Leave out all lines before the one containing "LCD3 pin SCL: TX -> D1", and copy that line and all the rest below it exactly.

--- START ---

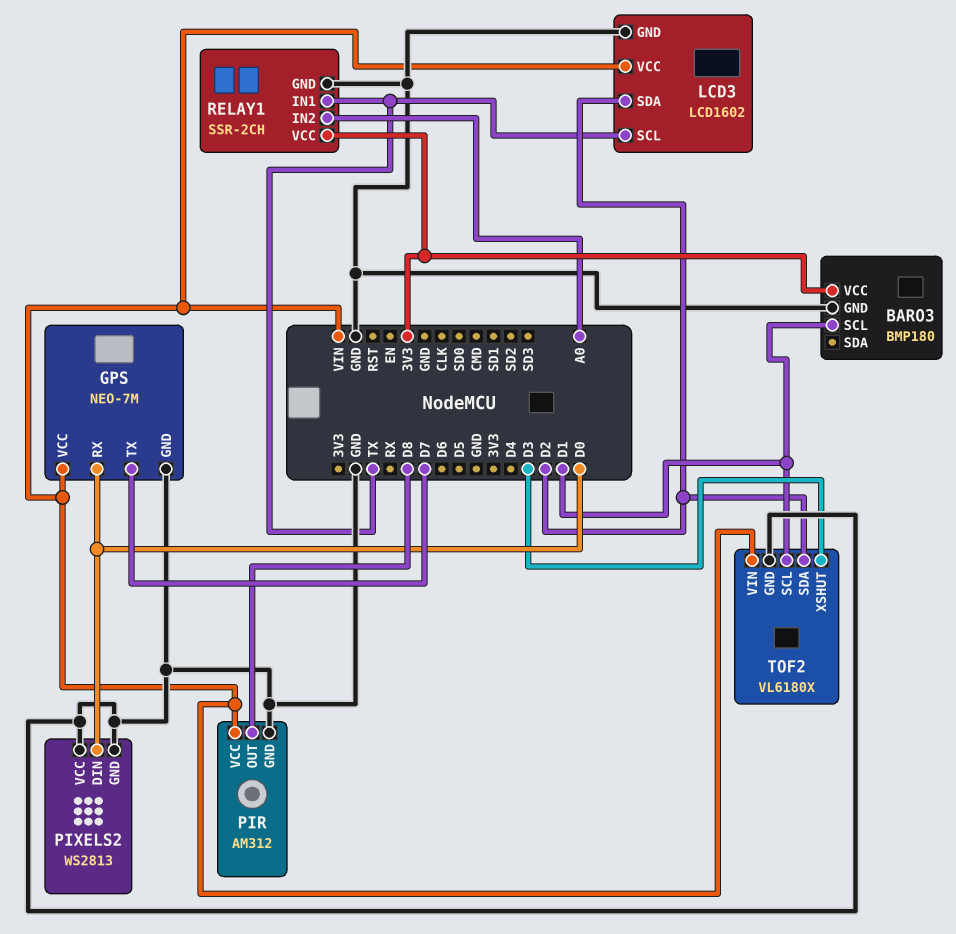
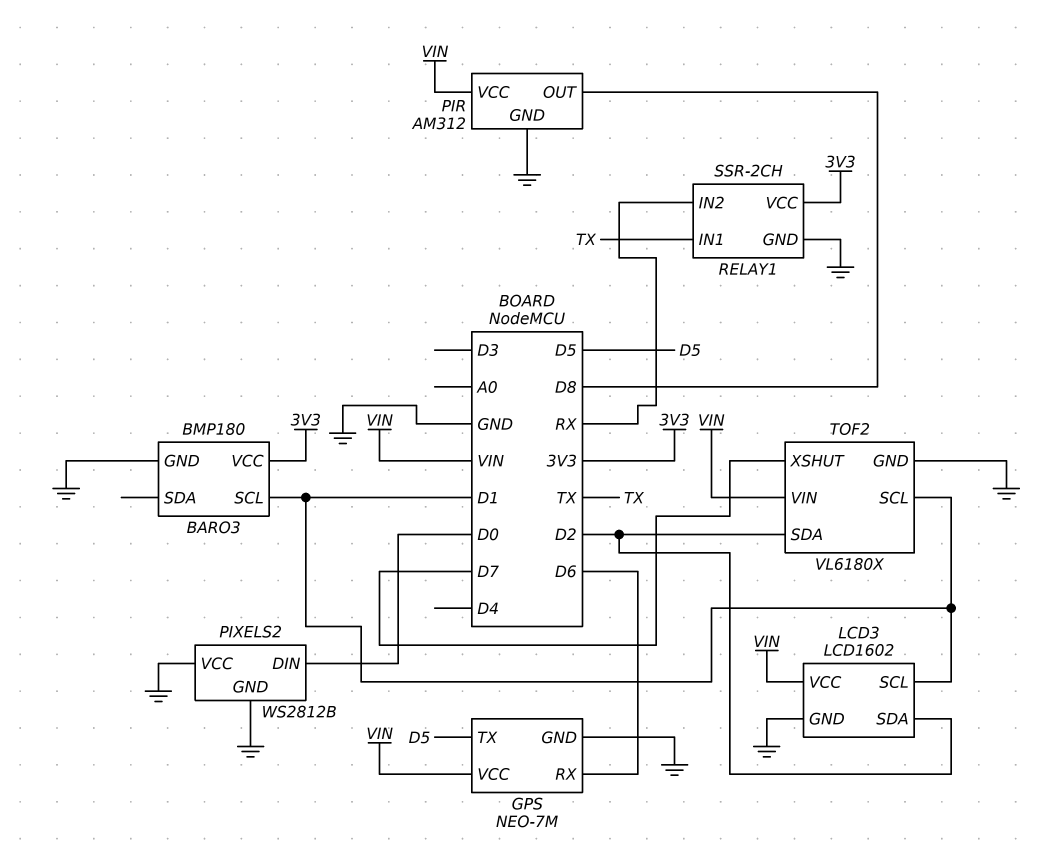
GPS pin RX: D0 -> D6
GPS pin TX: D7 -> D5
LCD3 pin SCL: TX -> D1
PIXELS2: WS2813 -> WS2812B
RELAY1 pin IN2: A0 -> RX
TOF2 pin XSHUT: D3 -> D7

--- END ---

» Result below:
LCD3 pin SCL: TX -> D1
PIXELS2: WS2813 -> WS2812B
RELAY1 pin IN2: A0 -> RX
TOF2 pin XSHUT: D3 -> D7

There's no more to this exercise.